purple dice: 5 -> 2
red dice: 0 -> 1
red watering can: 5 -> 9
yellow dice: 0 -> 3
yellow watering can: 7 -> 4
_ _ _
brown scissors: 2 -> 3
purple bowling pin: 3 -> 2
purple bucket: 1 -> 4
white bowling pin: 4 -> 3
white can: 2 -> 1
_ _ _
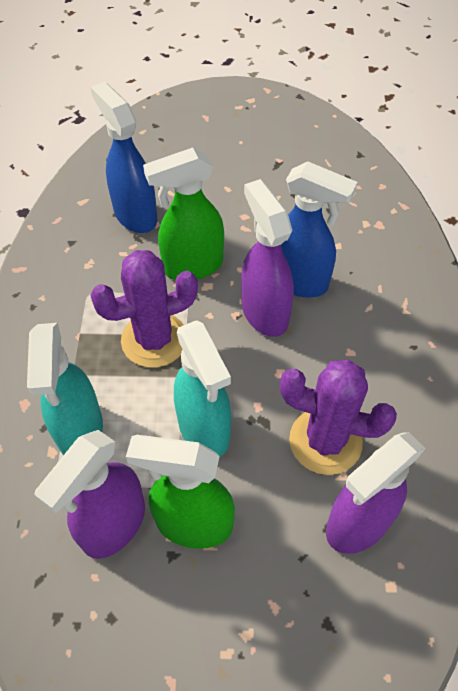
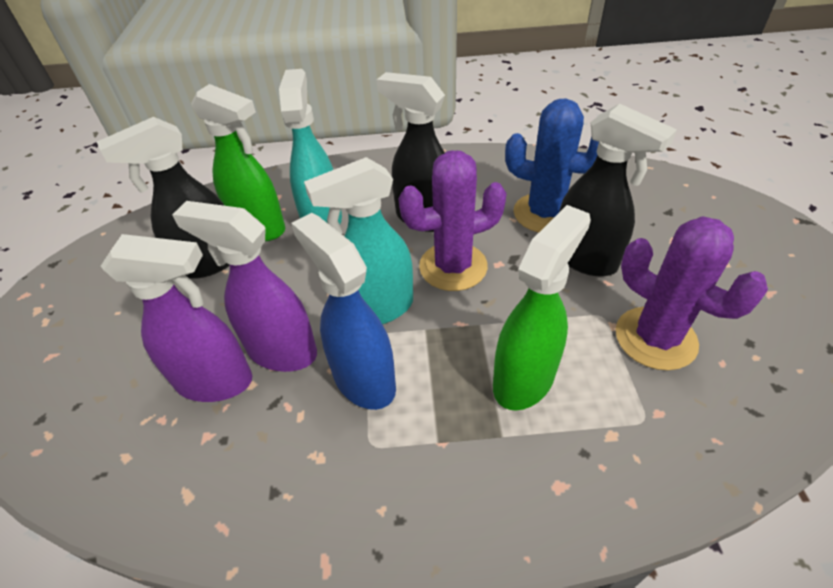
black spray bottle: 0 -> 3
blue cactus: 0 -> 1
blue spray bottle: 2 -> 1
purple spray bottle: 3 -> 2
_ _ _
● Your goal:
The entries above hold the needed span. Transcribe exactly the lines from the one with "red watering can: 5 -> 9" to the one with "yellow watering can: 7 -> 4", both included.

● Result for this exercise:
red watering can: 5 -> 9
yellow dice: 0 -> 3
yellow watering can: 7 -> 4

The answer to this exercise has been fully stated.